[[ Dataset open ]]

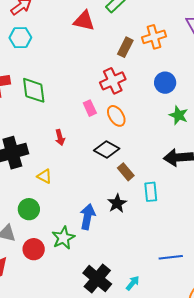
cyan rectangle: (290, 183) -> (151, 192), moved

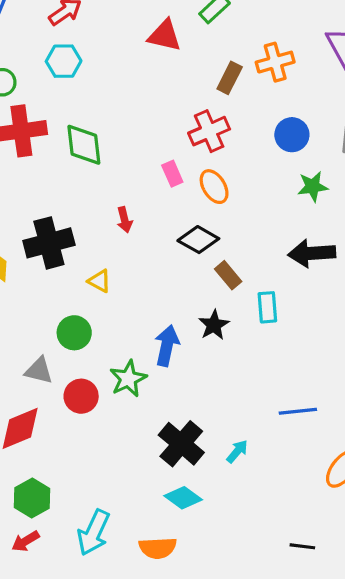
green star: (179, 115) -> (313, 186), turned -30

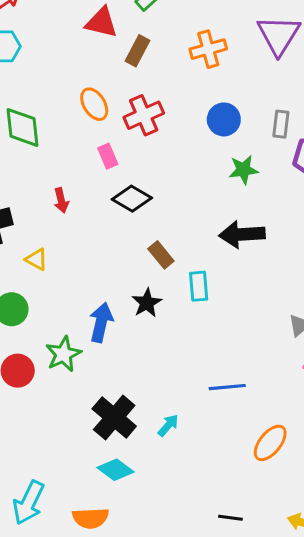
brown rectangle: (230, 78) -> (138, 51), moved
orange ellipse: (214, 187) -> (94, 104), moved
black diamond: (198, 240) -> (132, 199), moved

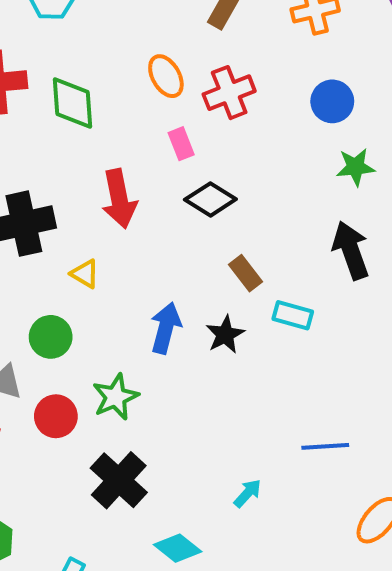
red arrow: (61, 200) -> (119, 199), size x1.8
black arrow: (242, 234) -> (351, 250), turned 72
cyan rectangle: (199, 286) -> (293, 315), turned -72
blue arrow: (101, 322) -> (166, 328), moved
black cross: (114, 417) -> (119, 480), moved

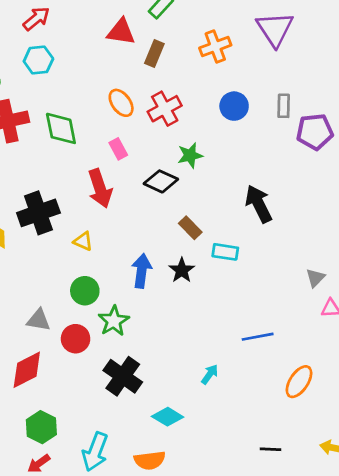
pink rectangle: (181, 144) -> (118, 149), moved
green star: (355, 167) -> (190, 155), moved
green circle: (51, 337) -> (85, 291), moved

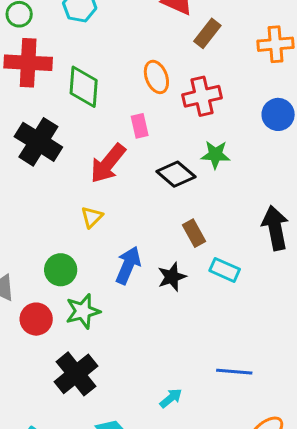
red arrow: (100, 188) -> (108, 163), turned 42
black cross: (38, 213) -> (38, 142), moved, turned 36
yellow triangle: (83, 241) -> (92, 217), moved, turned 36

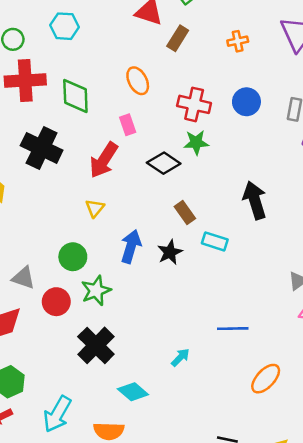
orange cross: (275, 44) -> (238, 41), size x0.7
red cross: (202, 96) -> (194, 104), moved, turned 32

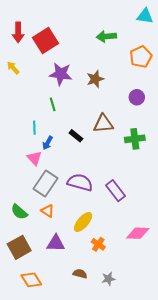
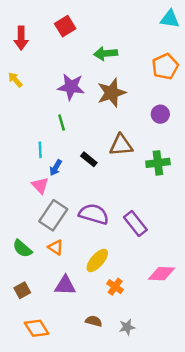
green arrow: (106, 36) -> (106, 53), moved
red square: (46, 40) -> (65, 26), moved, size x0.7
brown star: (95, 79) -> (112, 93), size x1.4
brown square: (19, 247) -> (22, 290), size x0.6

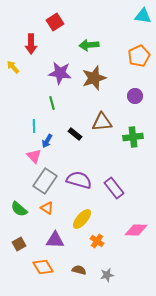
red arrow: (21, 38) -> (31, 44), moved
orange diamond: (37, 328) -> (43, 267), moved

[[ Dataset closed ]]

# Exercise requirements
From the data above, retype only the lines starting with the line with "red arrow: (100, 188)" and going on through the line with "red square: (46, 40)", exactly, leaving out the pictures.

# Task result
red arrow: (100, 188) -> (108, 163), turned 42
black cross: (38, 213) -> (38, 142), moved, turned 36
yellow triangle: (83, 241) -> (92, 217), moved, turned 36

orange cross: (275, 44) -> (238, 41), size x0.7
red cross: (202, 96) -> (194, 104), moved, turned 32

green arrow: (106, 36) -> (106, 53), moved
red square: (46, 40) -> (65, 26), moved, size x0.7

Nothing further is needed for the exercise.